> _SUPPLIED DATA_:
^^^^^^^^^^^^^^^^

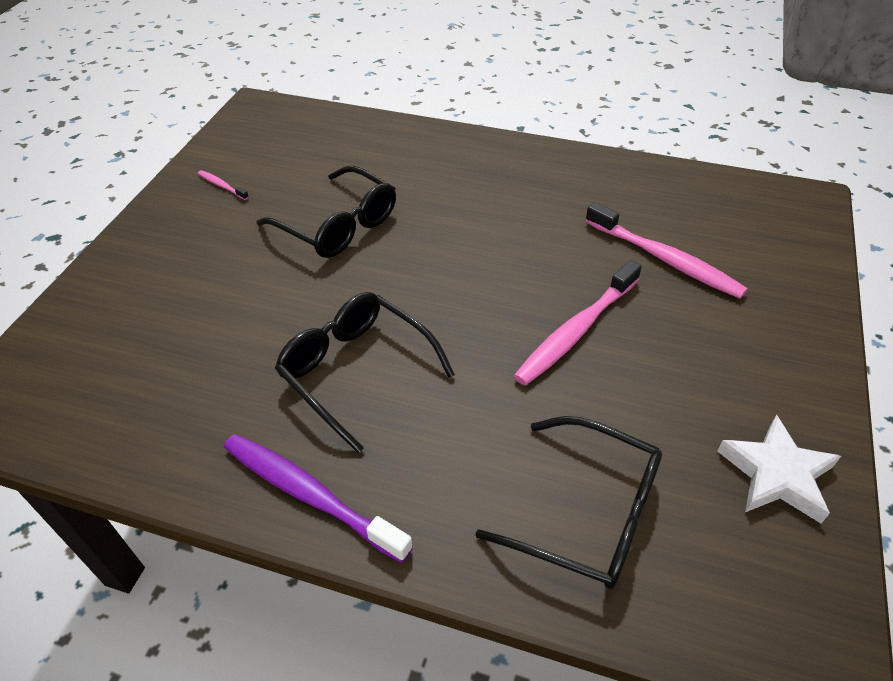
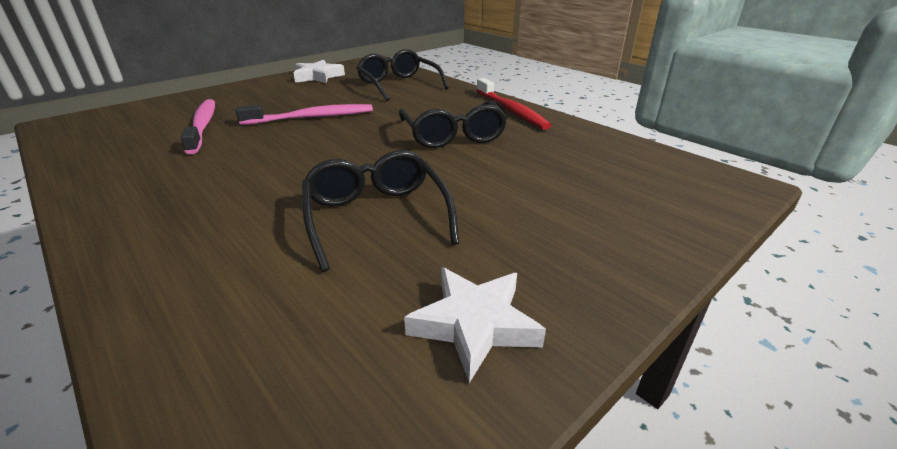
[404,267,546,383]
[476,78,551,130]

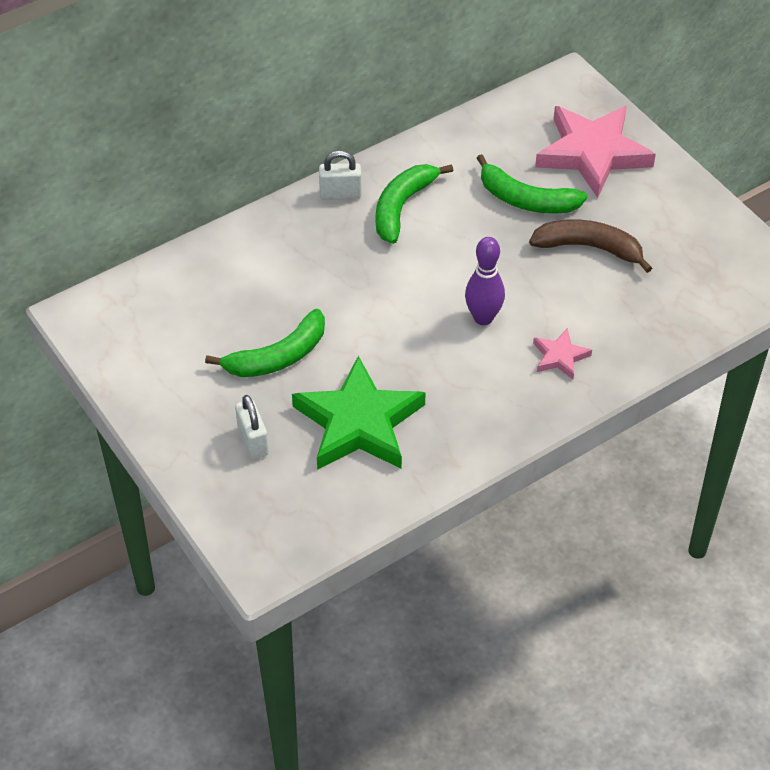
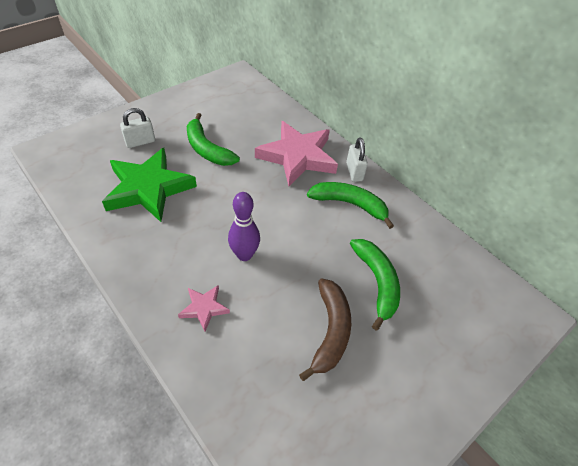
[255,121,338,186]
[350,239,400,330]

^^^^^^^^^^^^^^^^

Restate the material word for word; no picture should appear in the copy.

[404,267,546,383]
[476,78,551,130]

[255,121,338,186]
[350,239,400,330]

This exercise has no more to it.